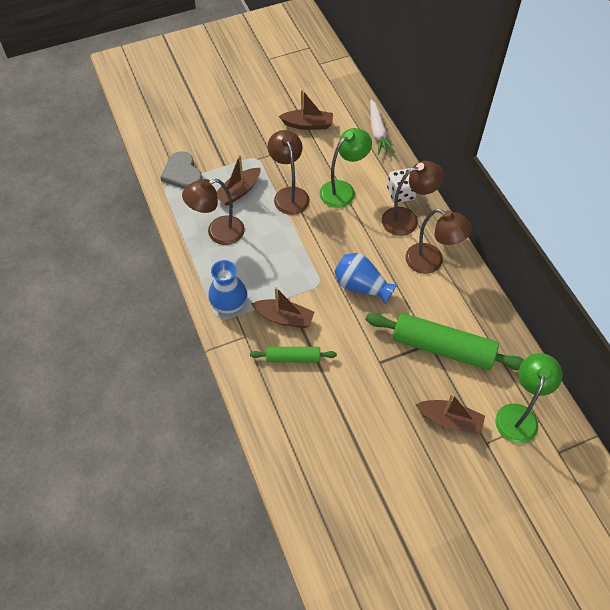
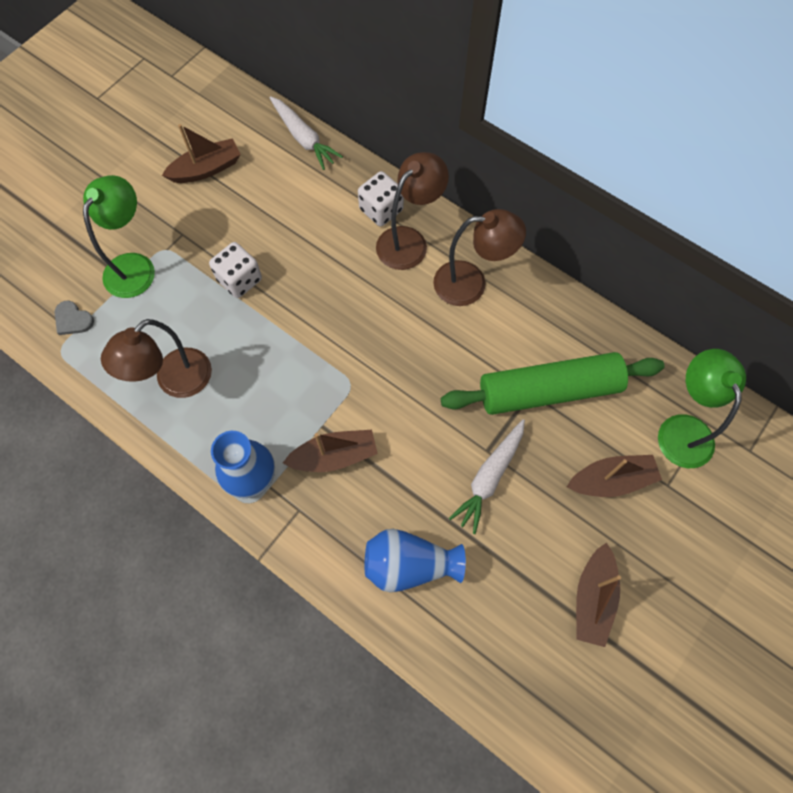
camera: 30 degrees left, 10 degrees up
(182, 173) = (73, 319): grey heart -> grey heart, size x0.58
(238, 191) = (168, 308): brown boat -> brown boat (593, 598)
(289, 194) = (239, 280): brown lamp -> white dice
(293, 357) = (378, 504): green rolling pin -> none
(343, 190) = (306, 239): green lamp -> green lamp (134, 266)
(361, 286) = (406, 360): blue vase -> blue vase (409, 564)
(371, 378) = (489, 477): none -> white carrot

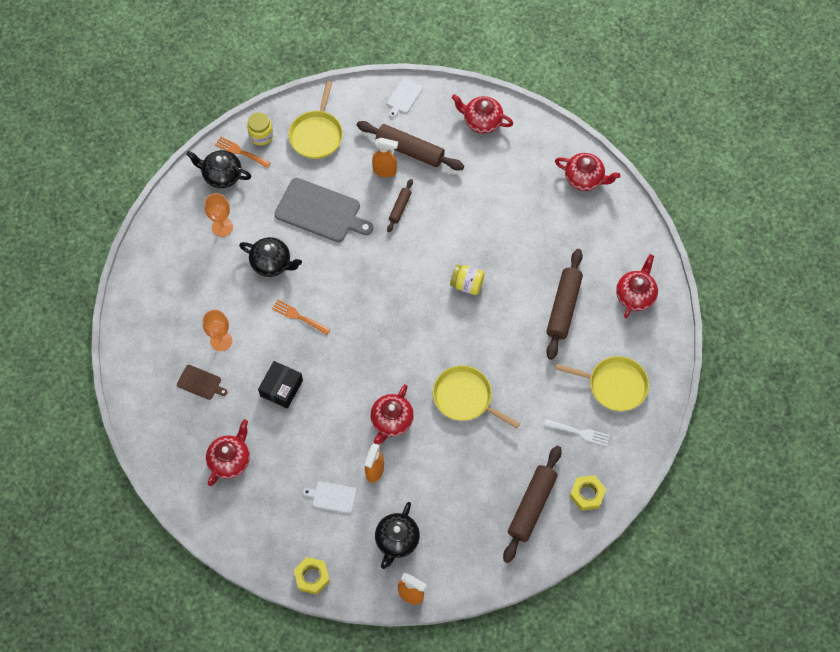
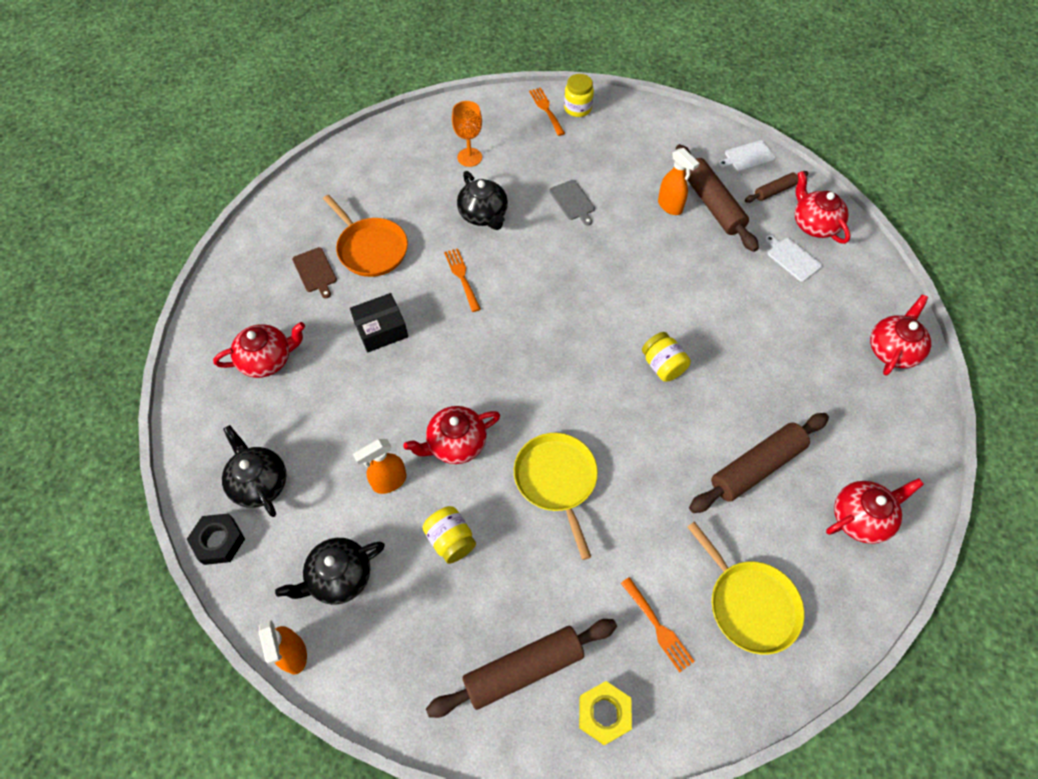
camera: 40 degrees right, 5 degrees down
(221, 175) = (511, 117): black teapot -> black teapot (259, 483)
(221, 341) = (370, 249): orange goblet -> orange pan
(312, 577) = (219, 541): yellow nut -> black nut
(317, 134) = (631, 137): yellow pan -> none
(320, 211) = (573, 201): grey cutting board -> grey cutting board, size x0.49
(332, 497) = (322, 473): white cutting board -> white cutting board (792, 258)
(400, 208) = (655, 247): brown rolling pin -> brown rolling pin (774, 191)
(438, 474) = (451, 540): none -> yellow jar
(579, 432) = (658, 626): white fork -> orange fork
(584, 178) = (892, 350): red teapot -> red teapot turned 120 degrees counterclockwise

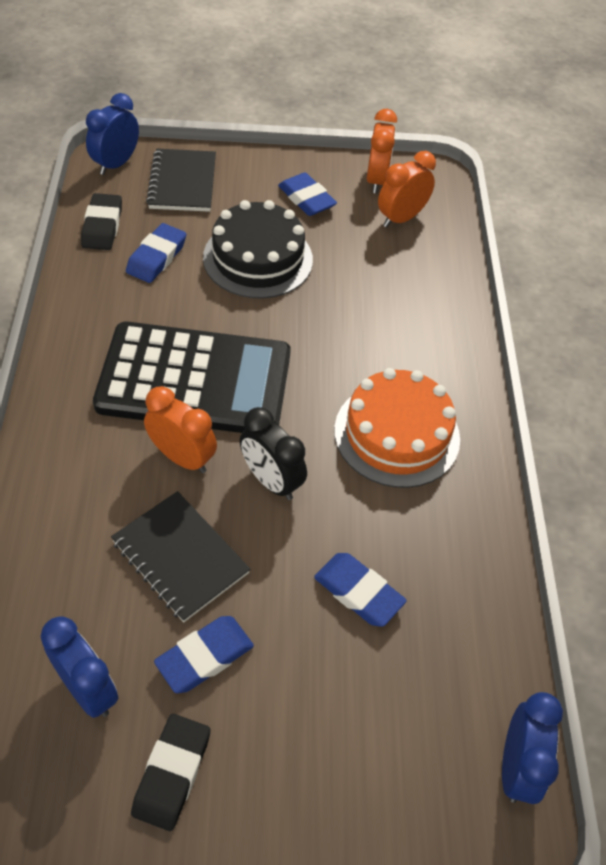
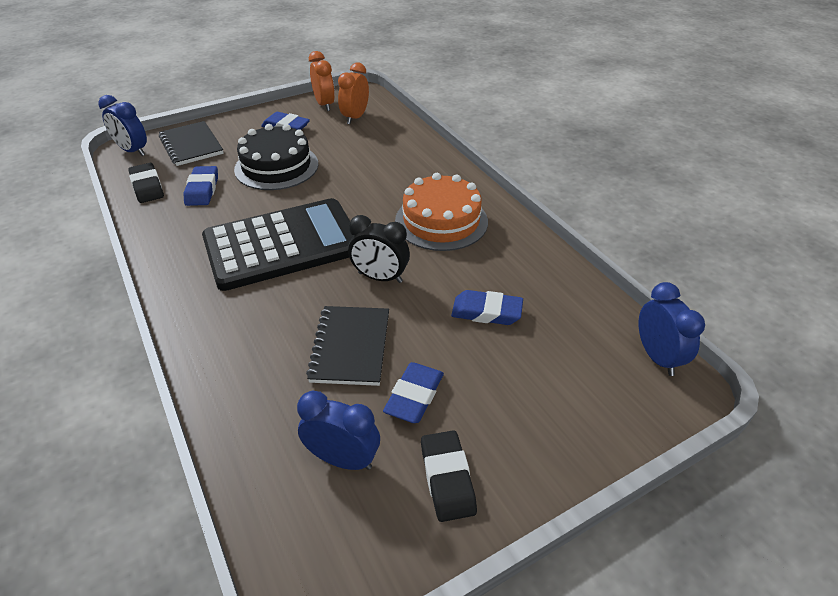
camera: 25 degrees left, 10 degrees down
(116, 164) = (133, 151): blue clock -> blue clock turned 60 degrees counterclockwise
(180, 557) = (350, 347): black notebook -> black notebook turned 75 degrees clockwise
(182, 457) = (307, 290): orange clock -> none

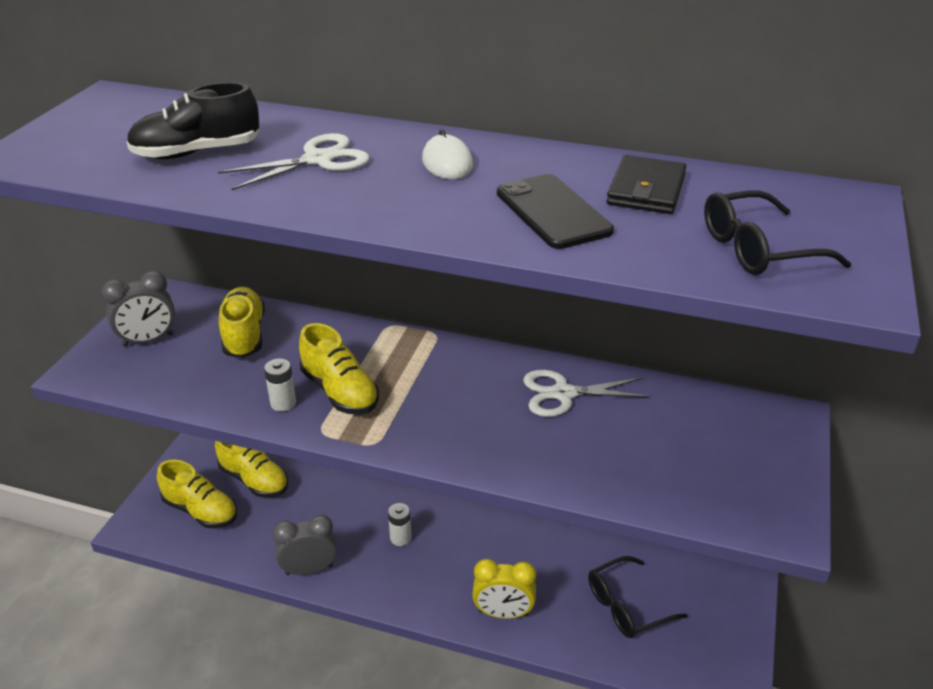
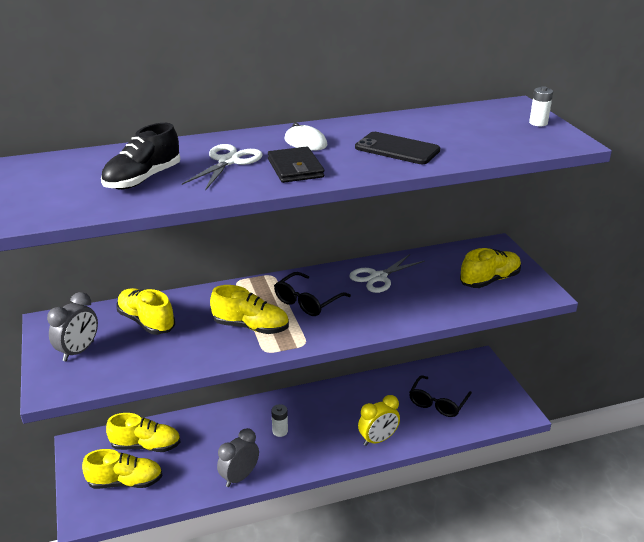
camera: 35 degrees left, 5 degrees down
(283, 403) = (222, 347): white battery -> white battery (538, 123)
(646, 190) = (424, 127): black wallet -> black wallet (295, 168)
(720, 468) = (489, 280): none -> yellow shoe
(757, 249) = (509, 137): black glasses -> black glasses (307, 302)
++++++++
■ WHAT TO PRODUCE: In the copy, include exactly the lines from the one with "(182, 457) = (307, 290): orange clock -> none" through the final line of the data, both ends included, and no pictures.

■ SOLUTION TO THE PROBLEM:
(182, 457) = (307, 290): orange clock -> none

camera: 35 degrees left, 5 degrees down
(283, 403) = (222, 347): white battery -> white battery (538, 123)
(646, 190) = (424, 127): black wallet -> black wallet (295, 168)
(720, 468) = (489, 280): none -> yellow shoe
(757, 249) = (509, 137): black glasses -> black glasses (307, 302)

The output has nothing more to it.